### EXERCISE DESCRIPTION
Everything in the data below is left aside except the lines from the one containing "AUDIO3 pin RX: RX2 -> D15" through the one containing "LED1 pin SIG: D21 -> D12"; repeat those exactly.

### MATERIAL SUPPLIED
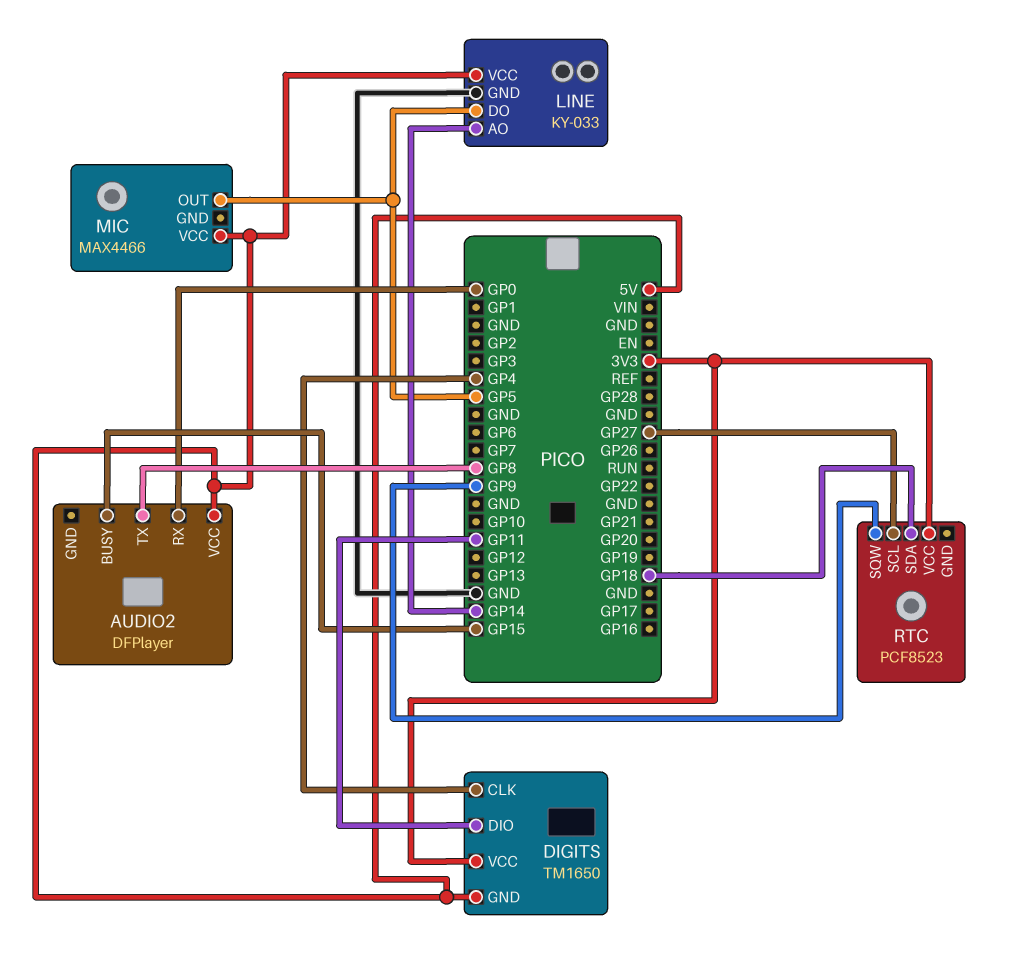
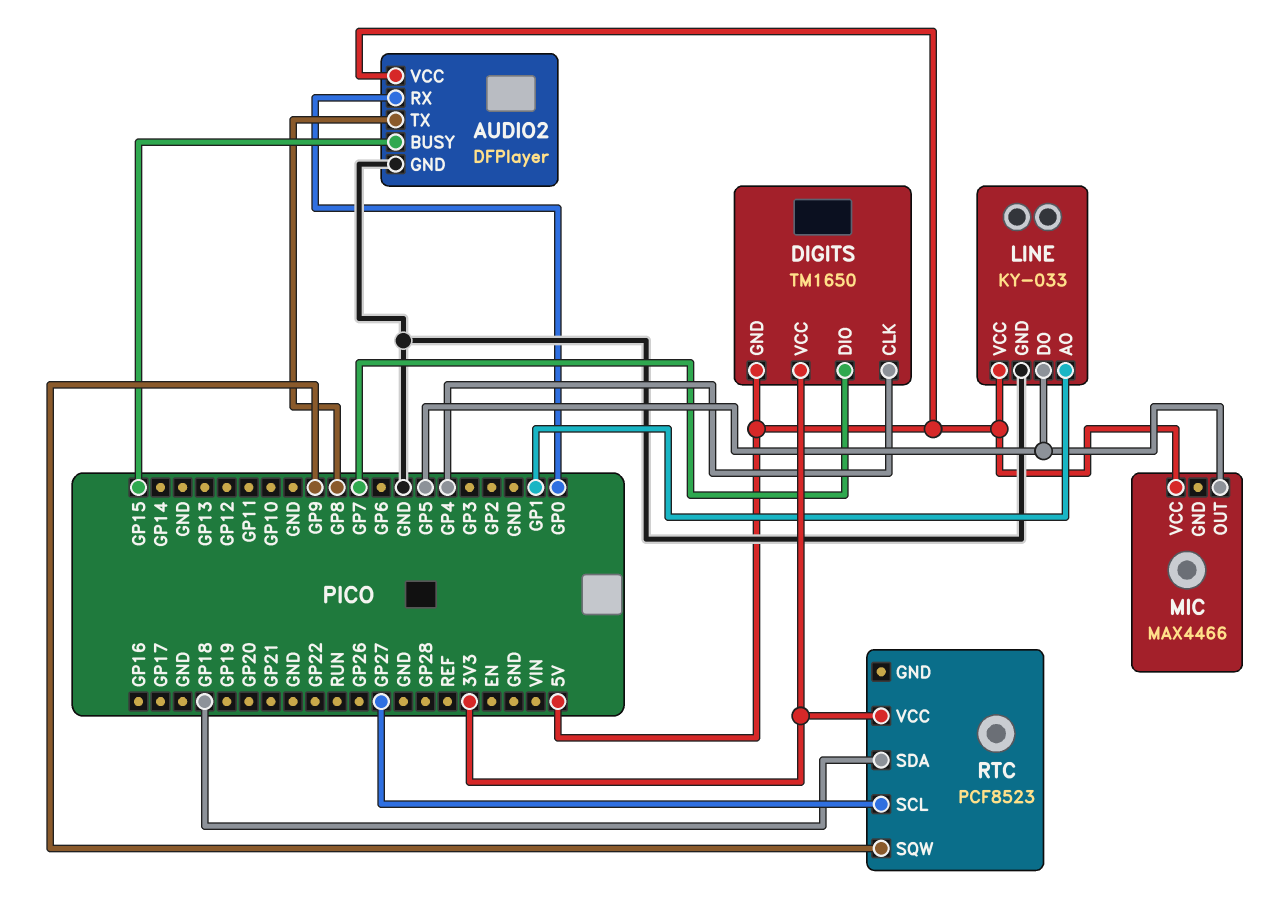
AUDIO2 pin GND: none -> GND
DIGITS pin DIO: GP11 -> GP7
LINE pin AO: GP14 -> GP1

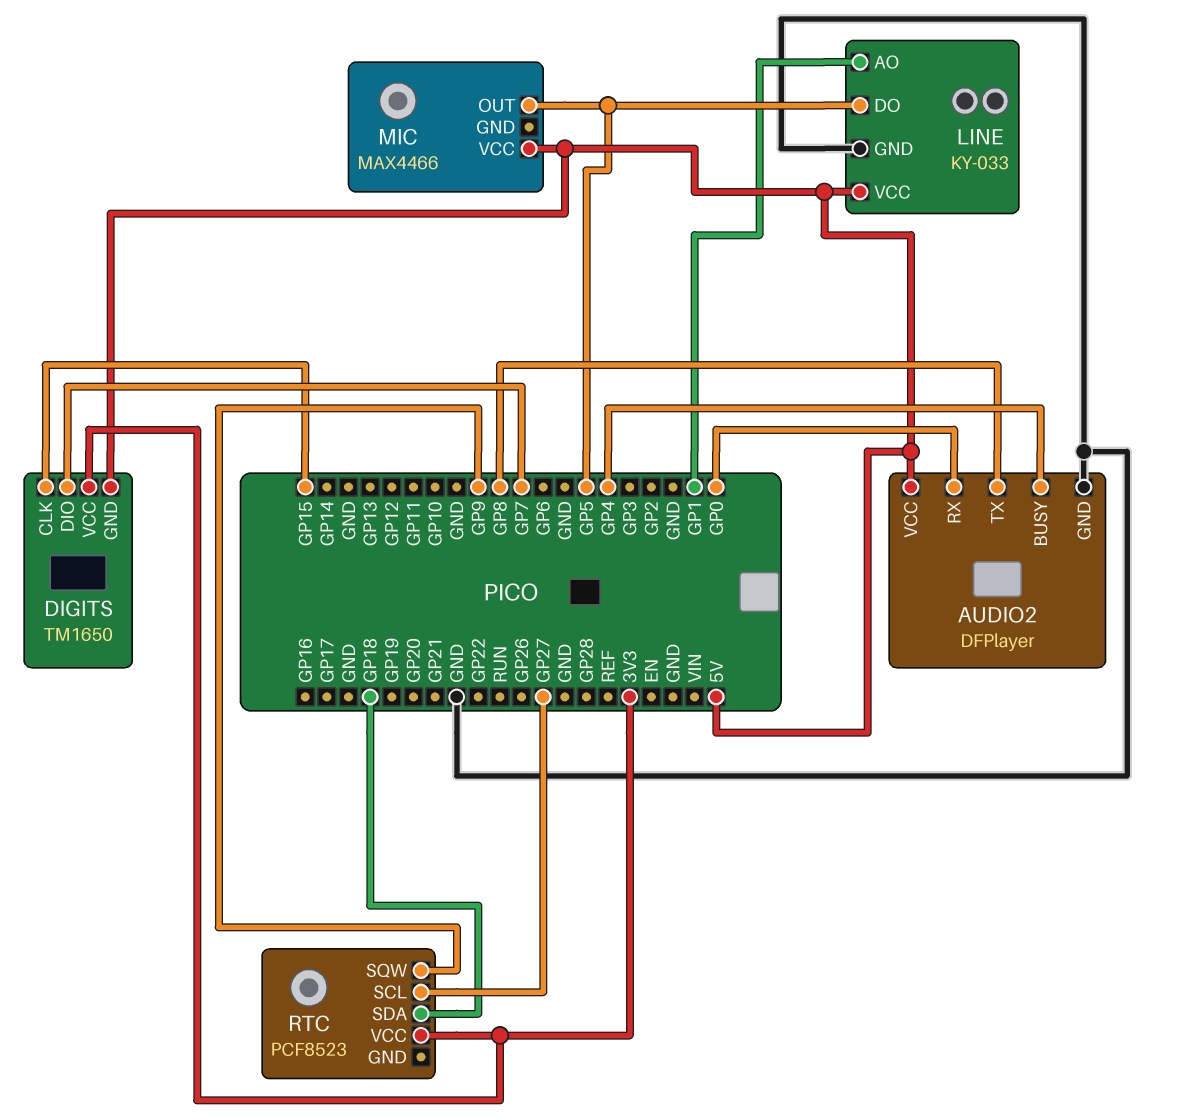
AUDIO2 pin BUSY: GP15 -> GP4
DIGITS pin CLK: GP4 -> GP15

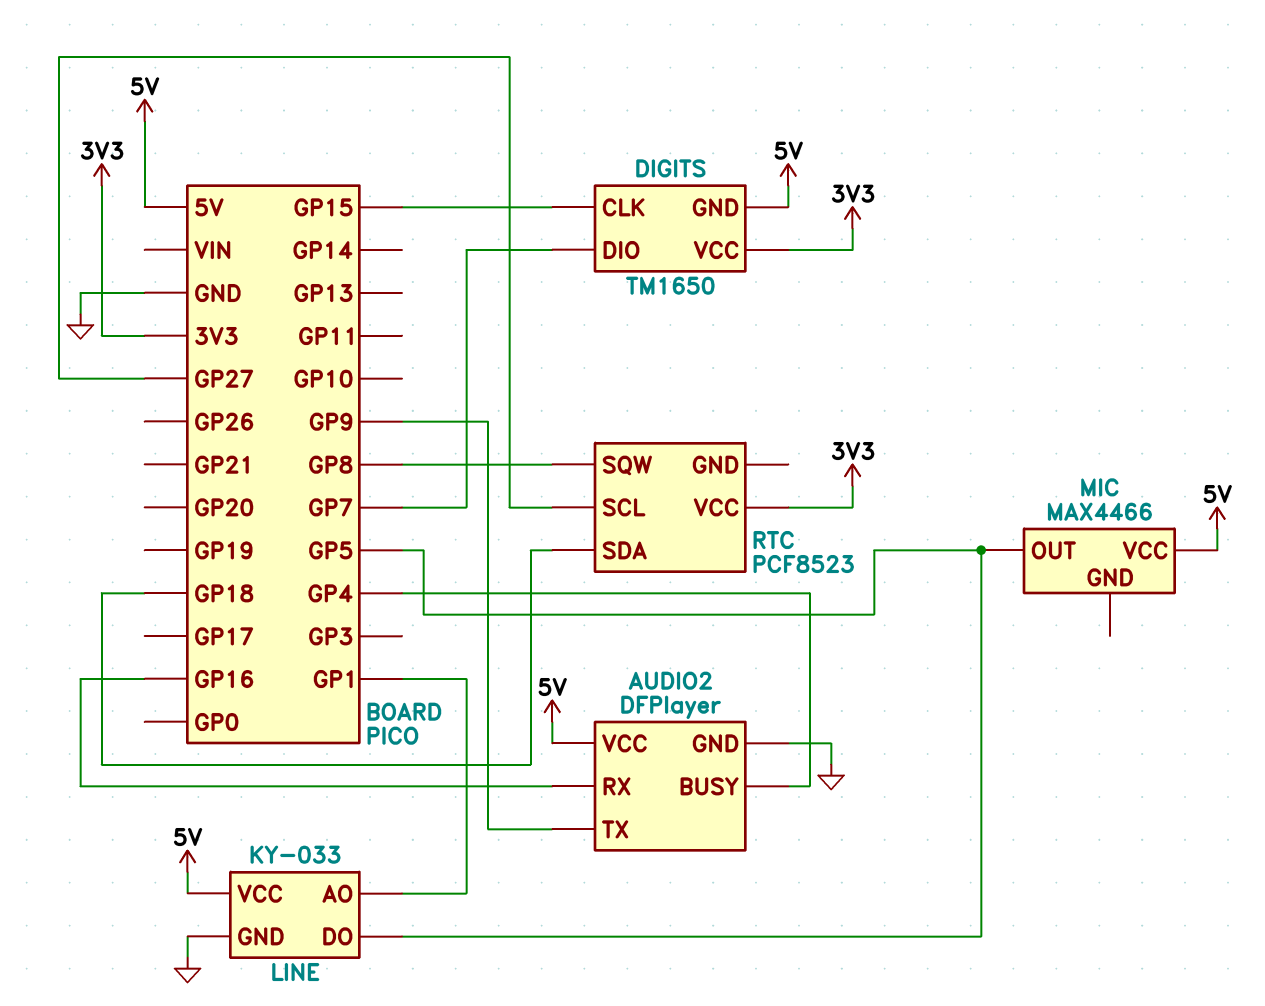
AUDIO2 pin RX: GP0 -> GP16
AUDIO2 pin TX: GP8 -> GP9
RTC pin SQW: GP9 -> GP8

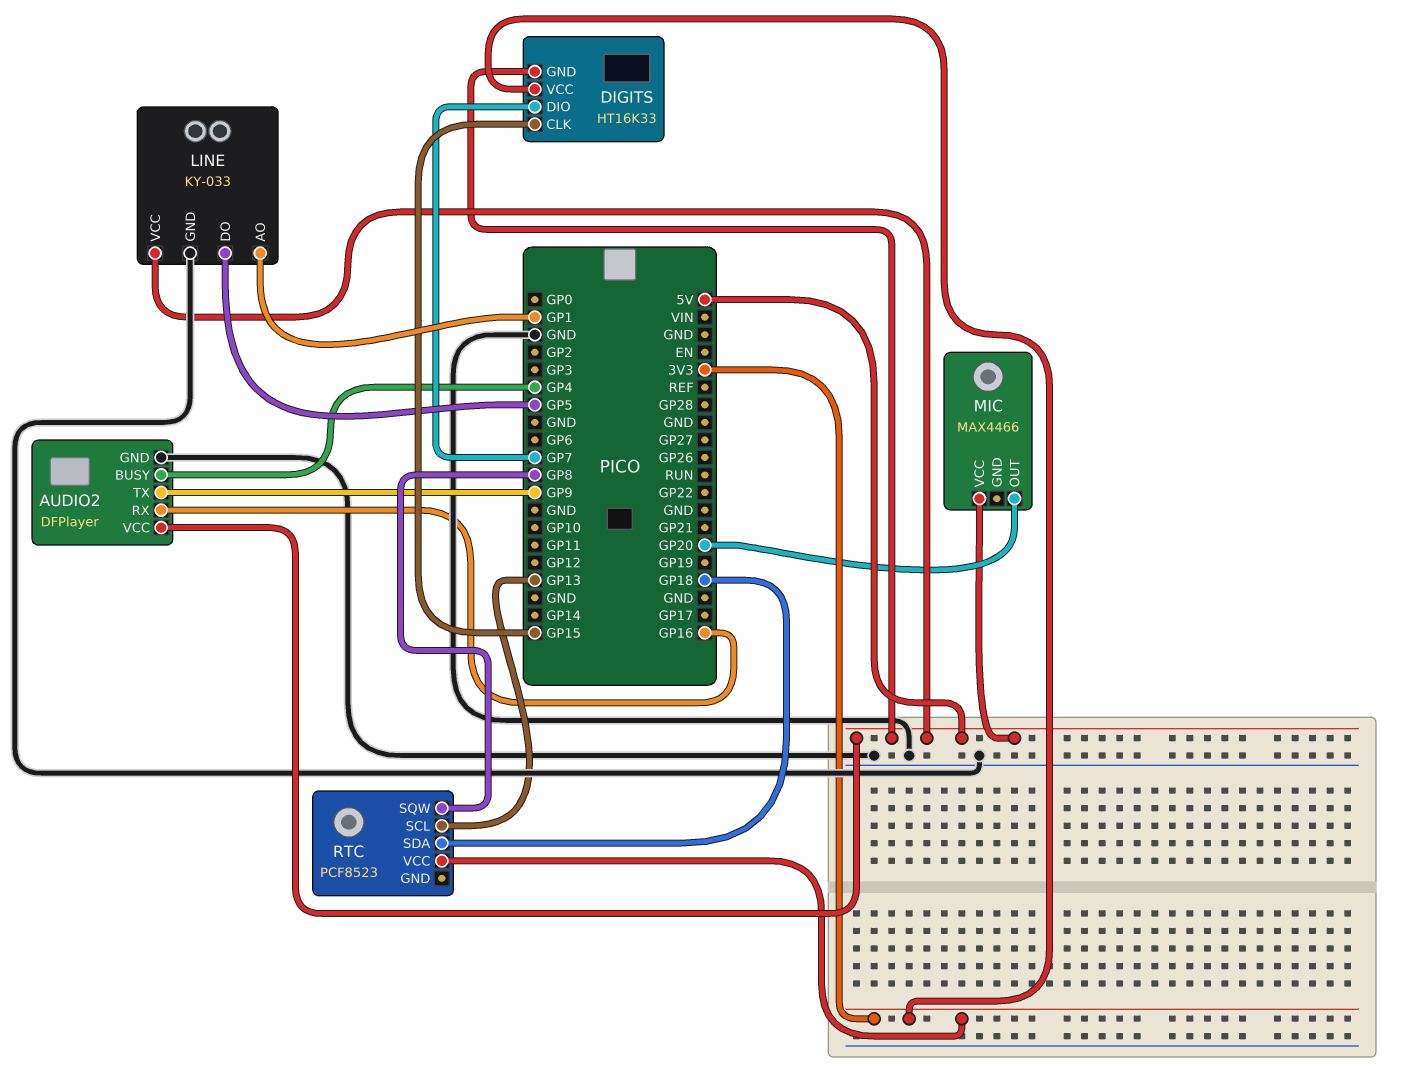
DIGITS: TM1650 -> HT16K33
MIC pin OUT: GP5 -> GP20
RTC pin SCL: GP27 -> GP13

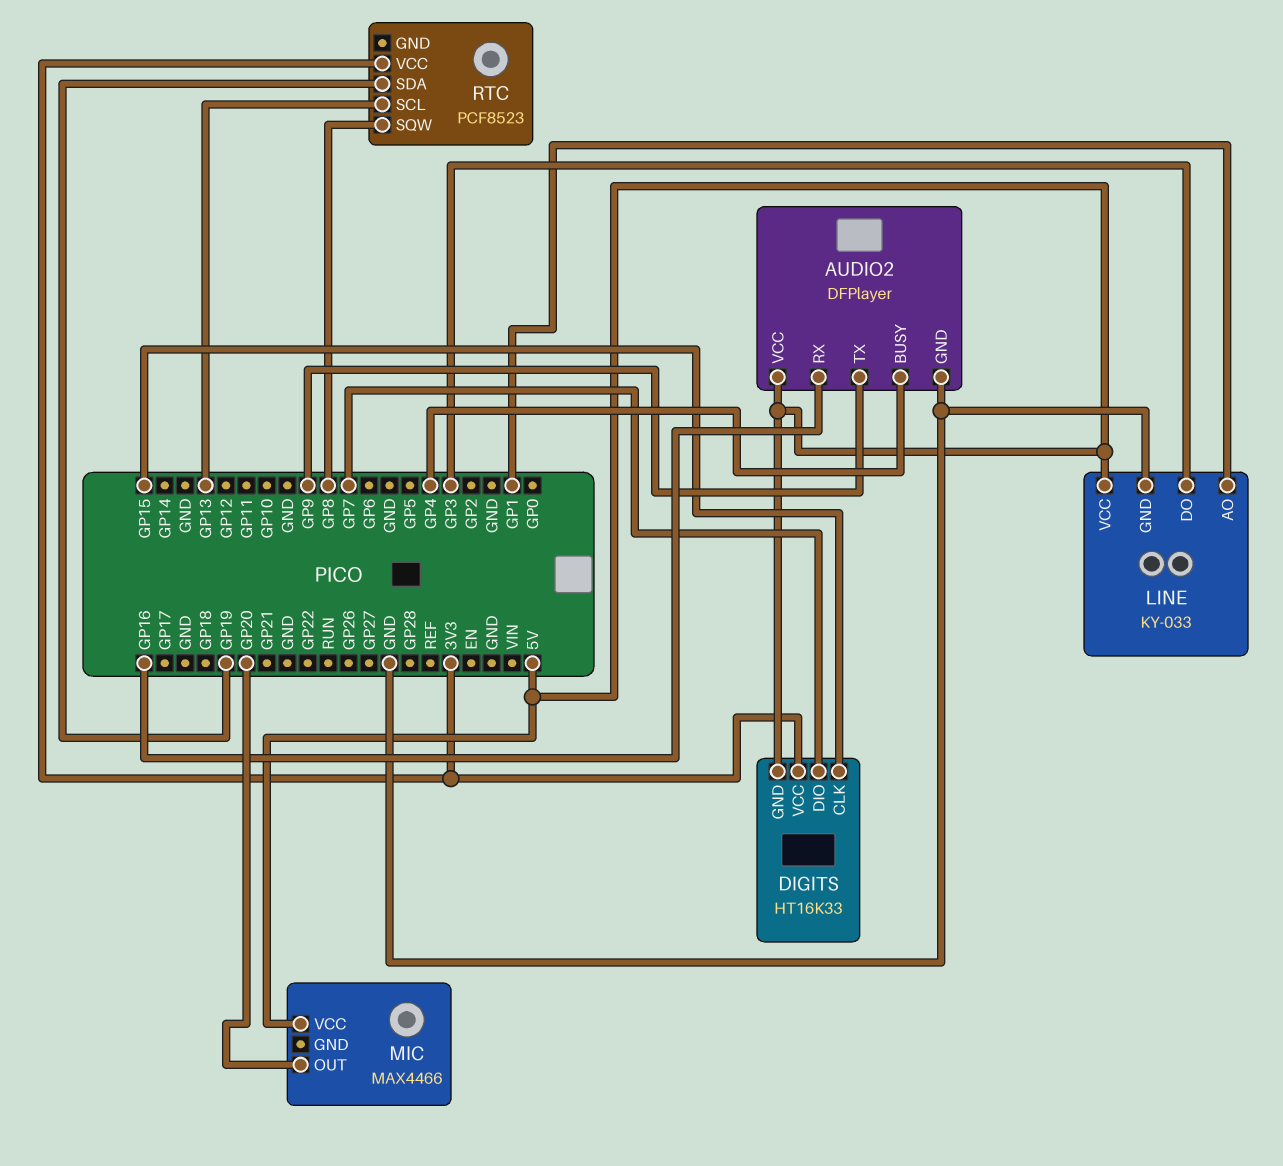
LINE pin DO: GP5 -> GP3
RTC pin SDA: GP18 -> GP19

* * *

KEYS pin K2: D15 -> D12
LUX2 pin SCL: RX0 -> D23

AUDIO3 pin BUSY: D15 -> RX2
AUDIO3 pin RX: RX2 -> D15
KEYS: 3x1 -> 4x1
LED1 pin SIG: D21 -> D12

### TASK ANSWER
AUDIO3 pin RX: RX2 -> D15
KEYS: 3x1 -> 4x1
LED1 pin SIG: D21 -> D12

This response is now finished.